Task instructions ->
For the records that follow, please set down exactly the lines between the one holding "(177, 224) = (314, 248): none -> grey button" and the one holding "(499, 650) = (904, 448): blue", inclusive, and only those.

━━━━━━━━━━━━━━━━━━━━━━━━━━━━━━

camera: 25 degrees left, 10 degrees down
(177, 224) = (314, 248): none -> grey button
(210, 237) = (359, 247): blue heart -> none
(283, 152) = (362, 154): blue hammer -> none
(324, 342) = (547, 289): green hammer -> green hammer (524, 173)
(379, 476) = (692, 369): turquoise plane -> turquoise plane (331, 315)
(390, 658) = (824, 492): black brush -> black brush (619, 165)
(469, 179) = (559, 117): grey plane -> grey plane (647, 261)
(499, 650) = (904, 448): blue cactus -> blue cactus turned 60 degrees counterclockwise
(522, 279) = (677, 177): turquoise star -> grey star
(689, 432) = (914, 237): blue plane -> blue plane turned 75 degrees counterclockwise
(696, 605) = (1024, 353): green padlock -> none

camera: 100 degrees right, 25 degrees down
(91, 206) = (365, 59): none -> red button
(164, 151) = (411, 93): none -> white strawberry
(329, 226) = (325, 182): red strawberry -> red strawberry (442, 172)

━━━━━━━━━━━━━━━━━━━━━━━━━━━━━━

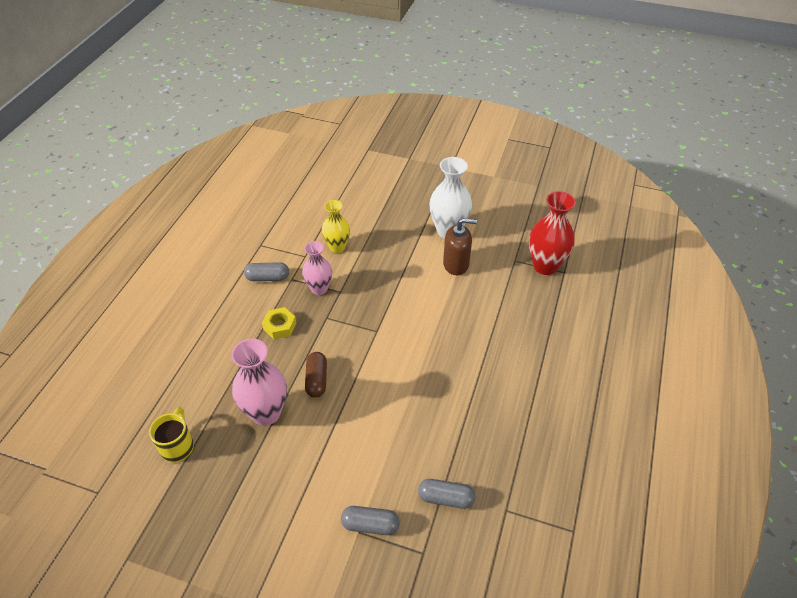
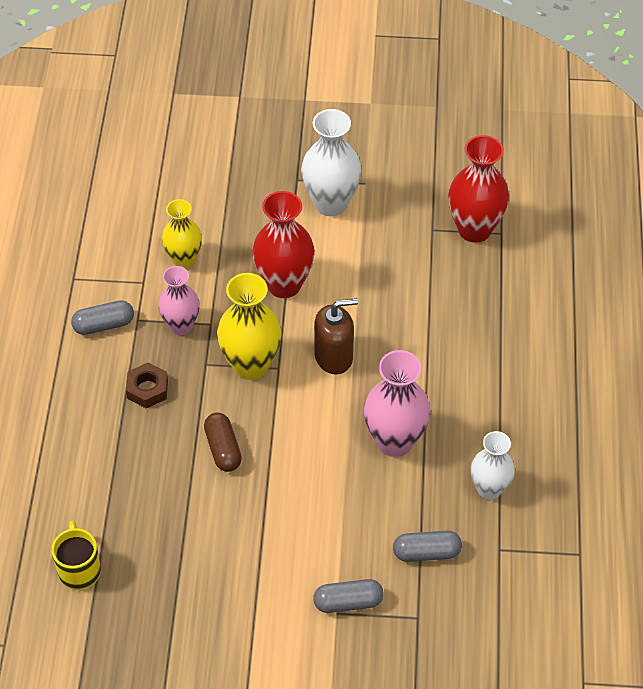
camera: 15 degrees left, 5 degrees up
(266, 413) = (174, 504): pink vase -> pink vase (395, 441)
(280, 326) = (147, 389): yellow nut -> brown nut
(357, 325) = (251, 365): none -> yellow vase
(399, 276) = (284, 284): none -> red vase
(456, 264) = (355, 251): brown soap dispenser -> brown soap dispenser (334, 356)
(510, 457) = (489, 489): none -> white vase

━━━━━━━━━━━━━━━━━━━━━━━━━━━━━━

Answer for this exercise ->
(177, 224) = (314, 248): none -> grey button
(210, 237) = (359, 247): blue heart -> none
(283, 152) = (362, 154): blue hammer -> none
(324, 342) = (547, 289): green hammer -> green hammer (524, 173)
(379, 476) = (692, 369): turquoise plane -> turquoise plane (331, 315)
(390, 658) = (824, 492): black brush -> black brush (619, 165)
(469, 179) = (559, 117): grey plane -> grey plane (647, 261)
(499, 650) = (904, 448): blue cactus -> blue cactus turned 60 degrees counterclockwise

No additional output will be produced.